**Record excerpts**:
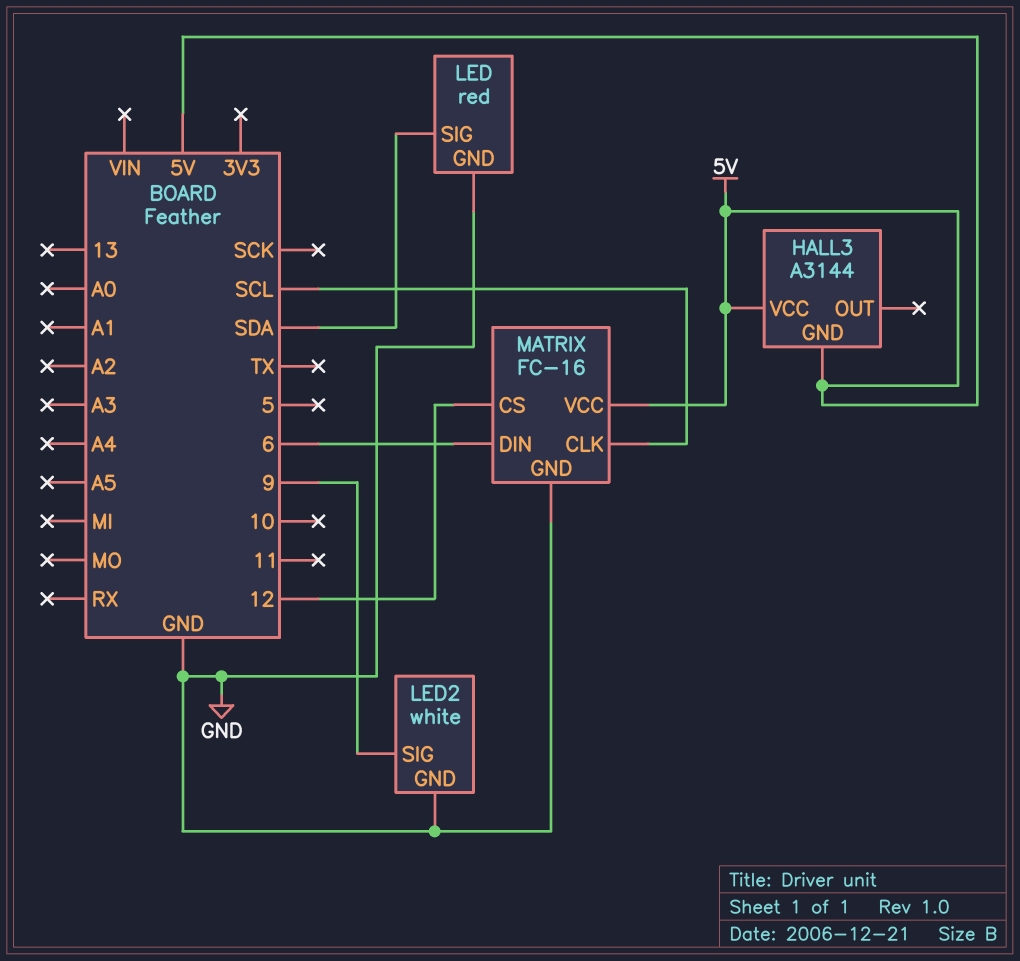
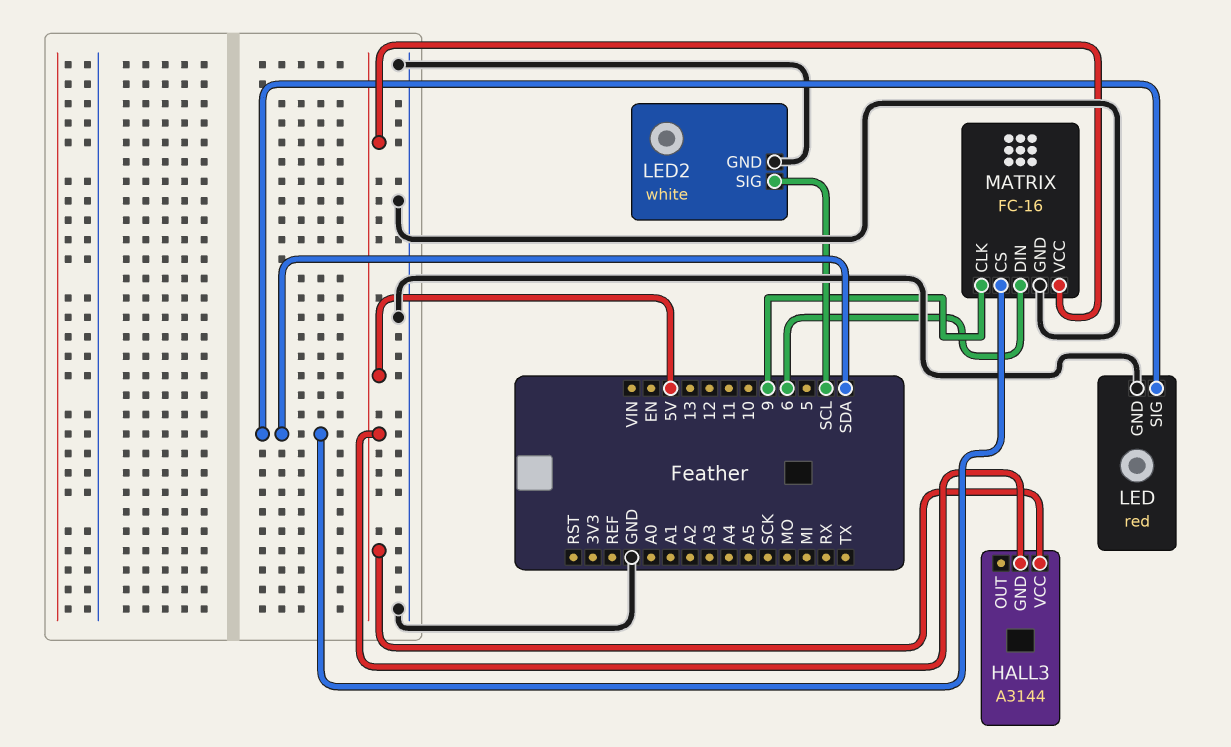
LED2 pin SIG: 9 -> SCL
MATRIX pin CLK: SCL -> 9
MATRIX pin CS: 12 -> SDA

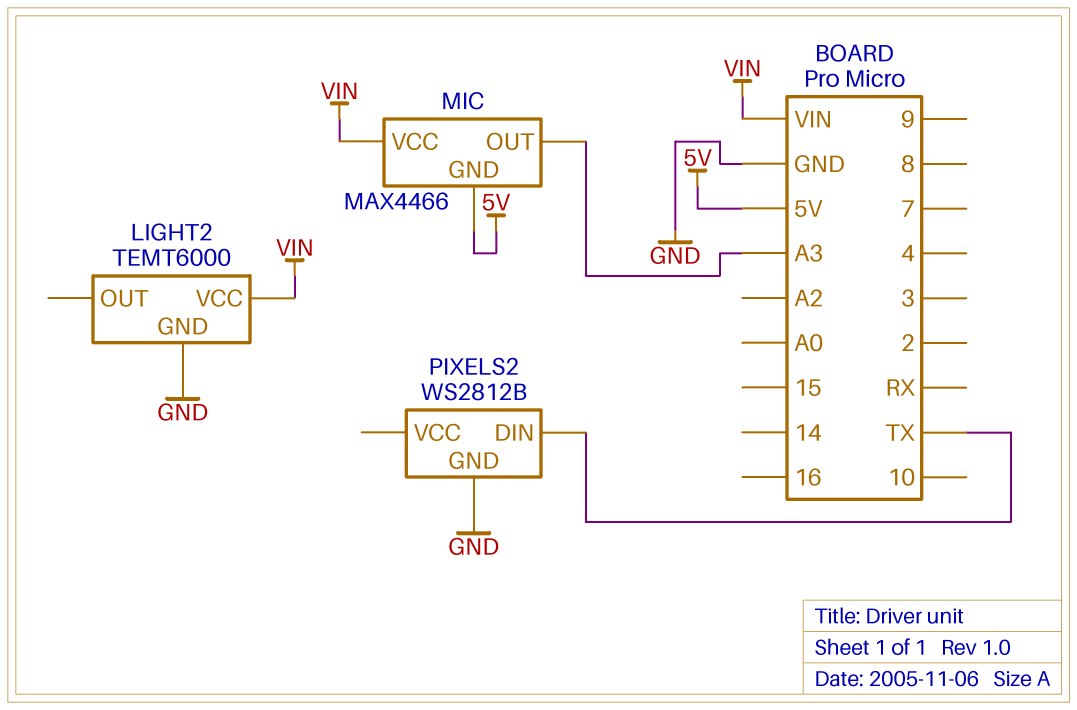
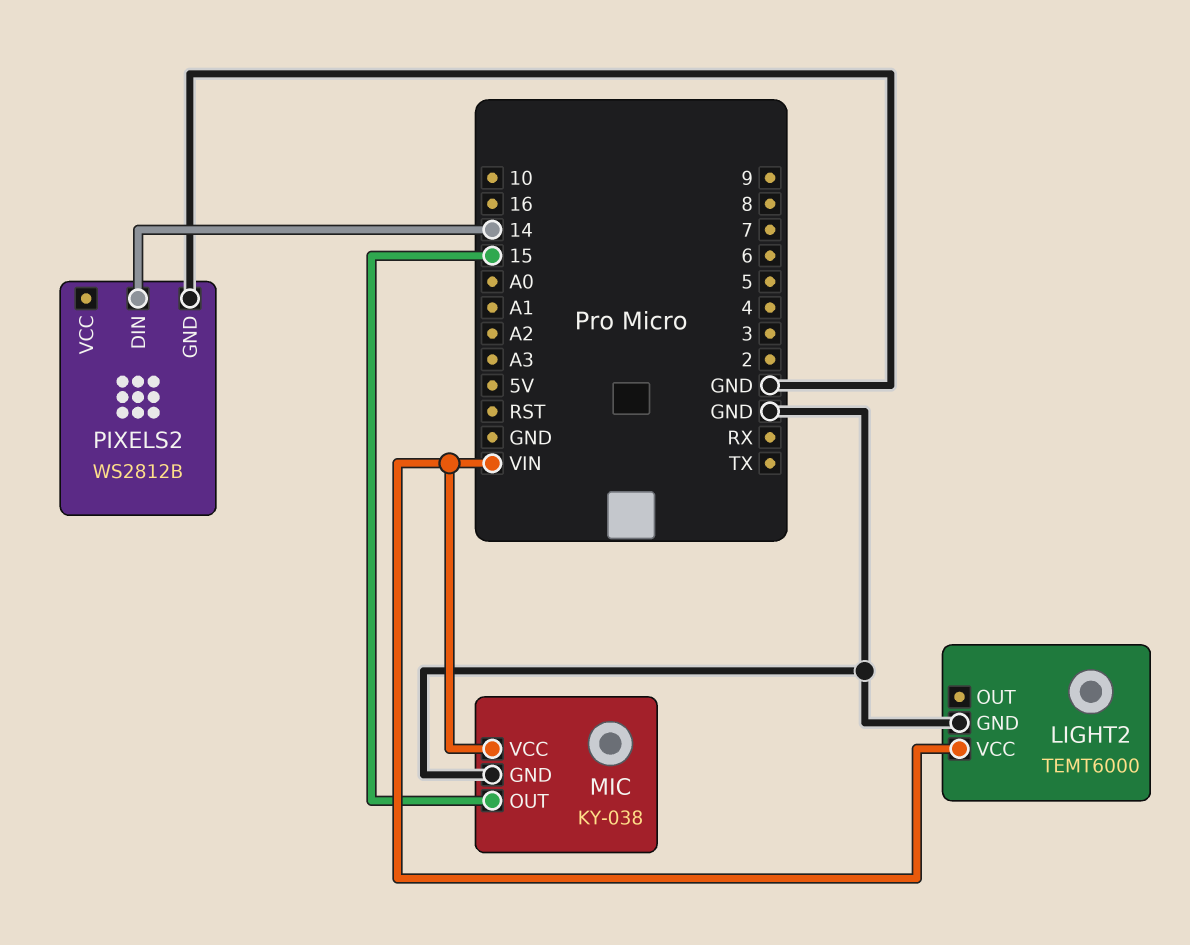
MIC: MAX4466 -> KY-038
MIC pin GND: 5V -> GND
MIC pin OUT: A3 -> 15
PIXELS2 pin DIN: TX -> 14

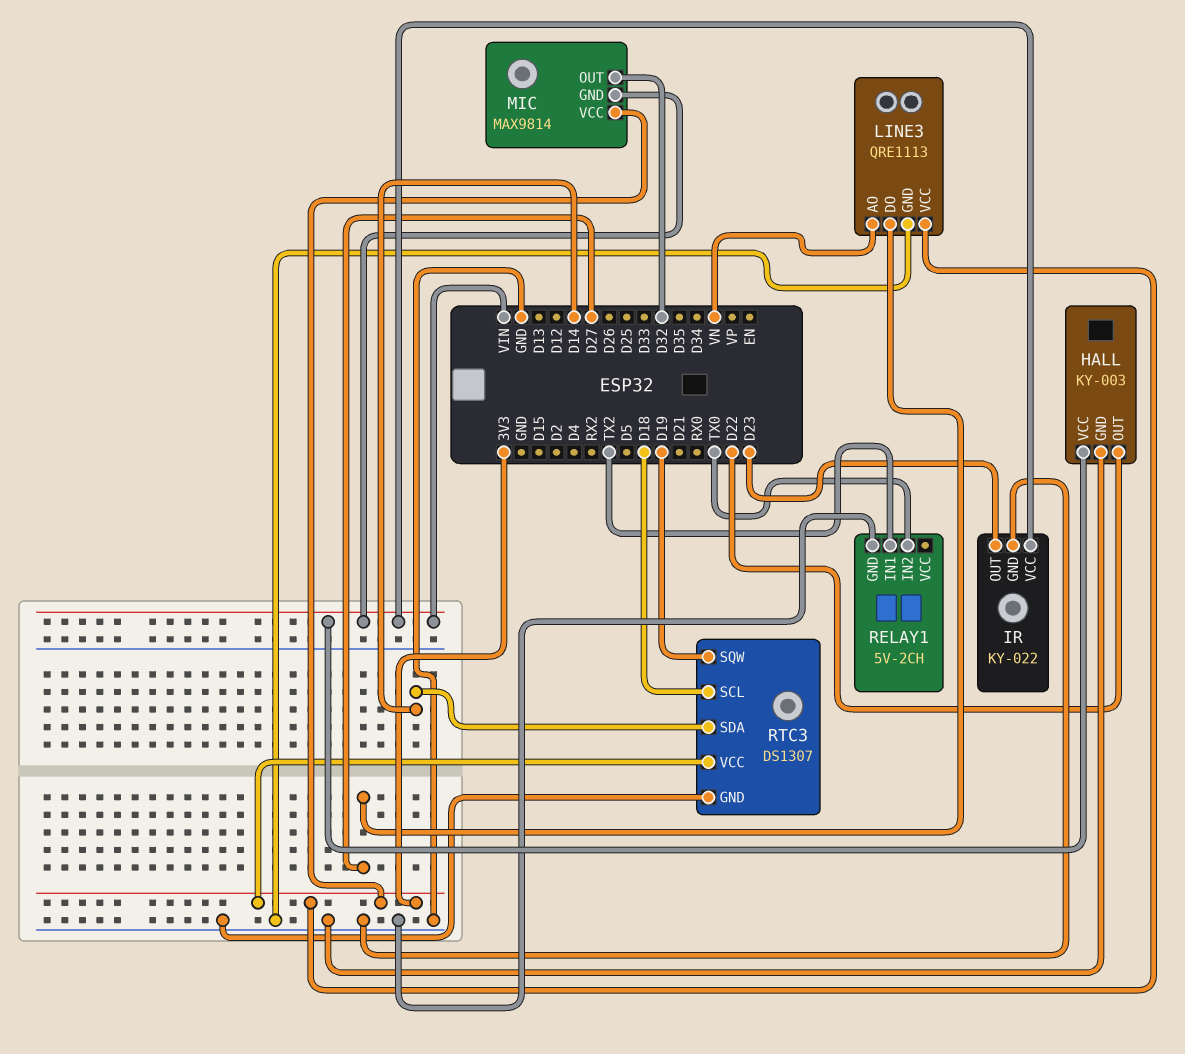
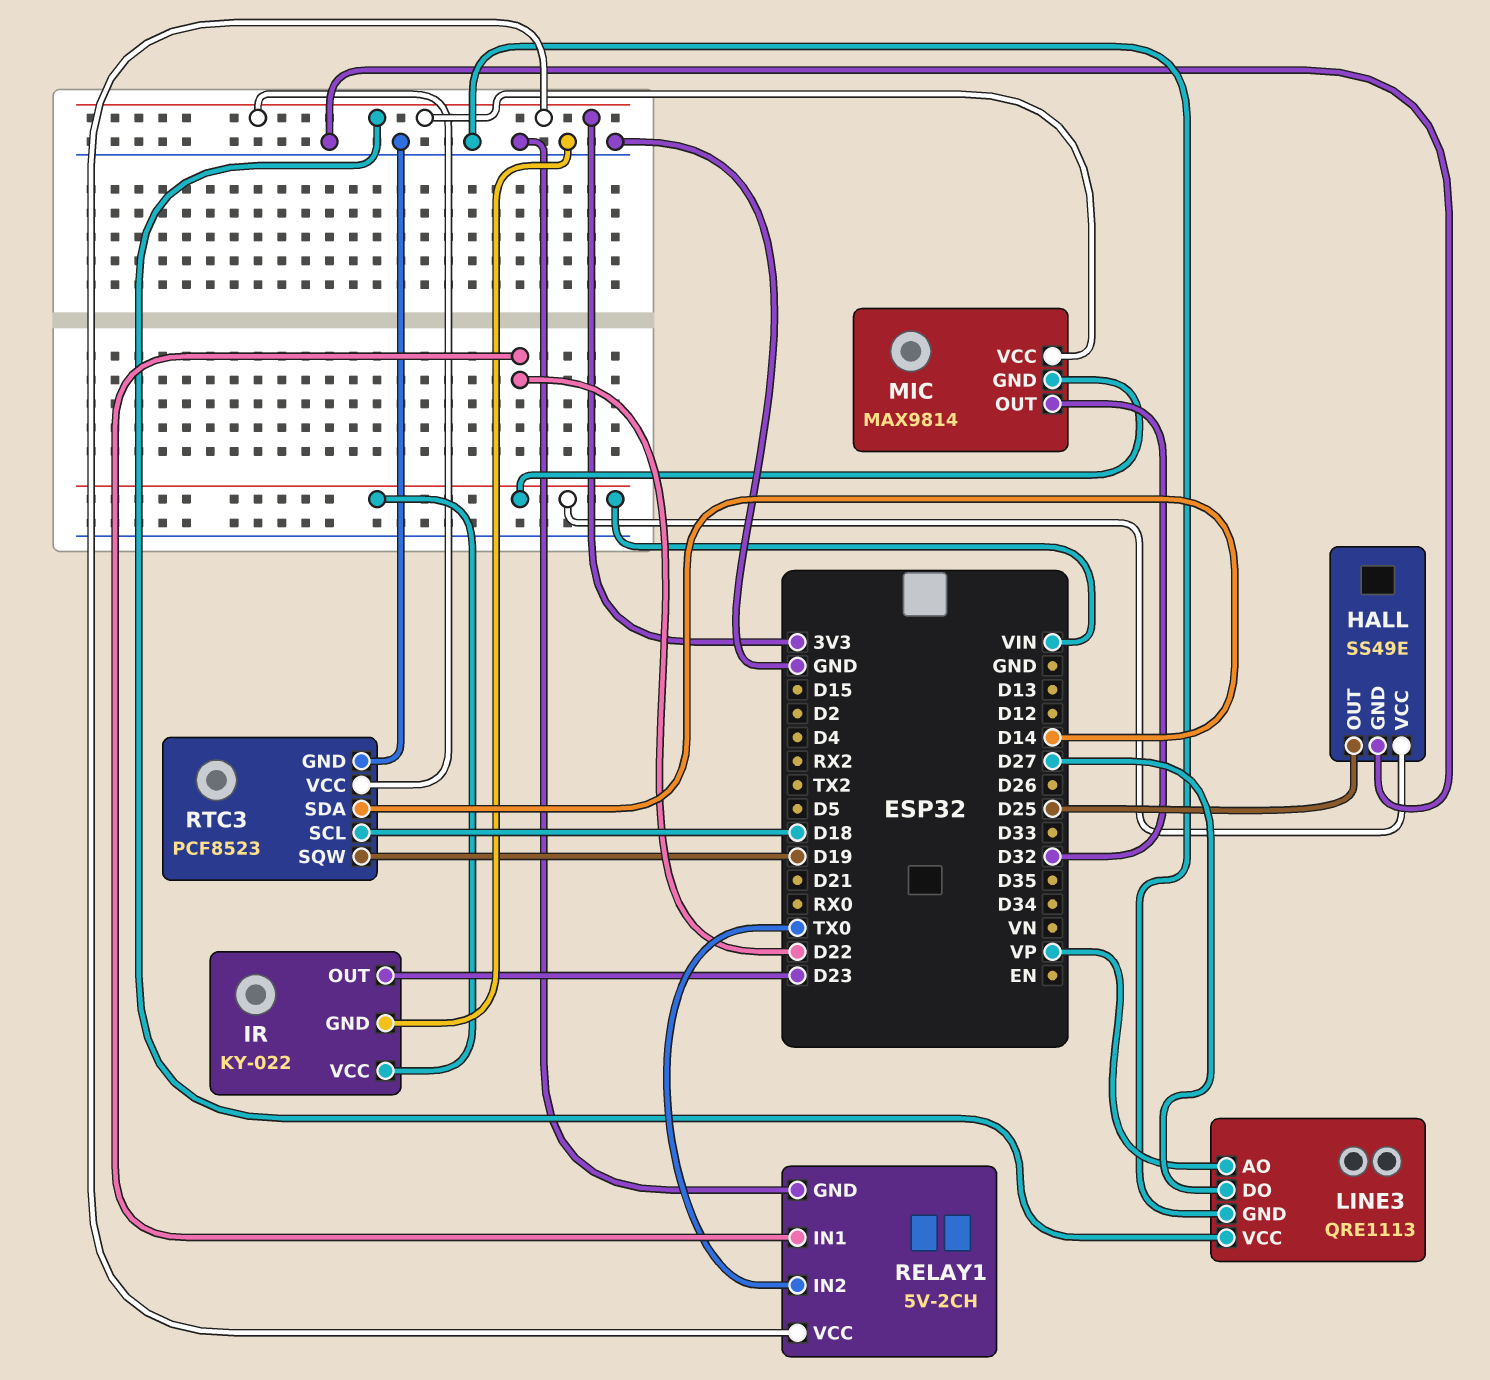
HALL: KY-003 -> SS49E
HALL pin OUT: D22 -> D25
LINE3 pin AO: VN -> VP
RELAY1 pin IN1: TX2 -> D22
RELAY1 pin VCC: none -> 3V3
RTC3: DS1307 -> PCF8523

**Task statement**: Please copy out each line of the material that contains the string "MATRIX".

**Result below**:
MATRIX pin CLK: SCL -> 9
MATRIX pin CS: 12 -> SDA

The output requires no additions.